> _What you are asked to do_
Every line of the entries below that includes "cyan" belongs in the answer, copied as written.

> _Excerpted records_
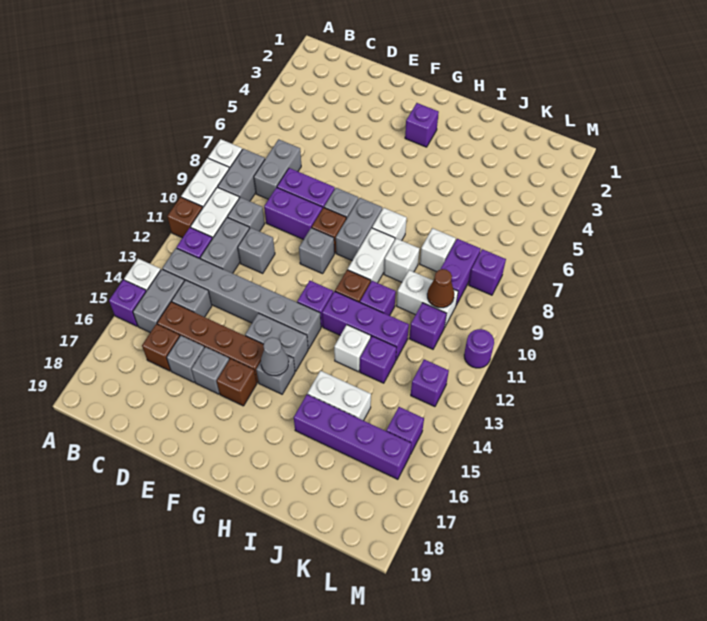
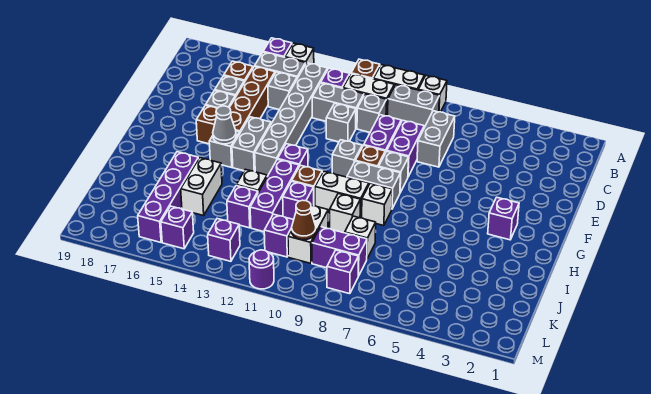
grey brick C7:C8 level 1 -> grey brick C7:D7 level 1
* * *
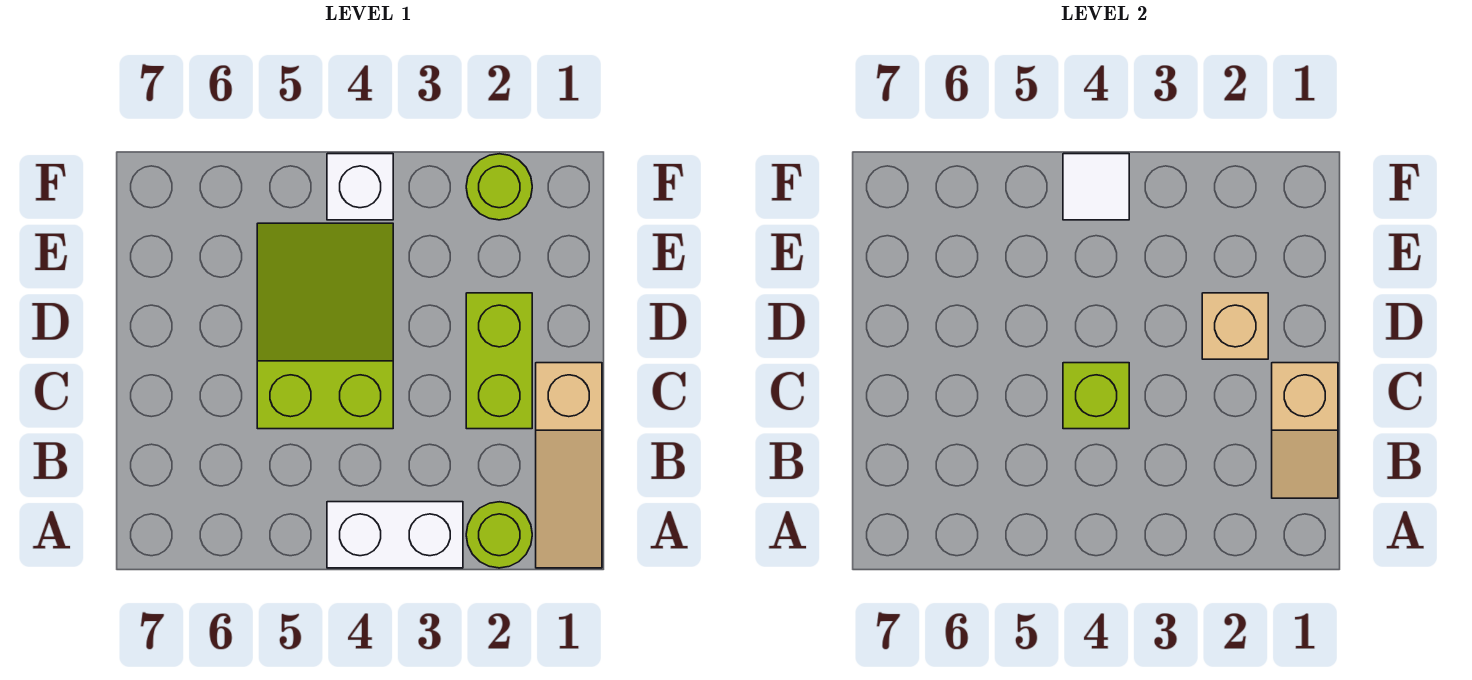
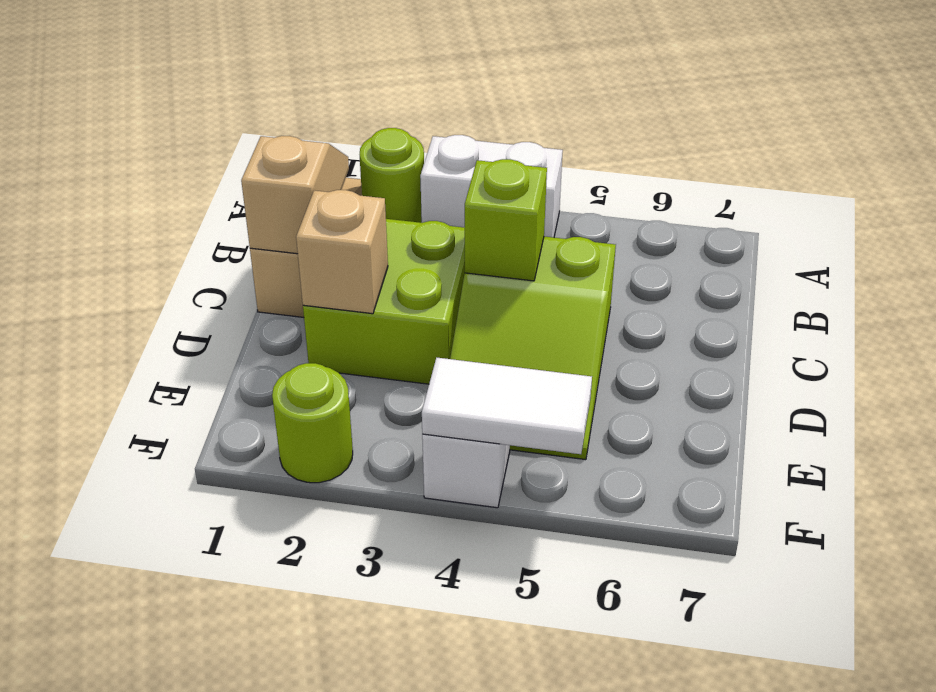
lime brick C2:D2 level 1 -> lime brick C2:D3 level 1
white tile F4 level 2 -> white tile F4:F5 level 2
...
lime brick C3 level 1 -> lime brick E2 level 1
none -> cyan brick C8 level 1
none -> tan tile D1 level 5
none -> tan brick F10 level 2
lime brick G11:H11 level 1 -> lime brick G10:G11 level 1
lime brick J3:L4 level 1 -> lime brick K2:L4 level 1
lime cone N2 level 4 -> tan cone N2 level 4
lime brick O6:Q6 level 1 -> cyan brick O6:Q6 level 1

> _Written answer_
none -> cyan brick C8 level 1
lime brick O6:Q6 level 1 -> cyan brick O6:Q6 level 1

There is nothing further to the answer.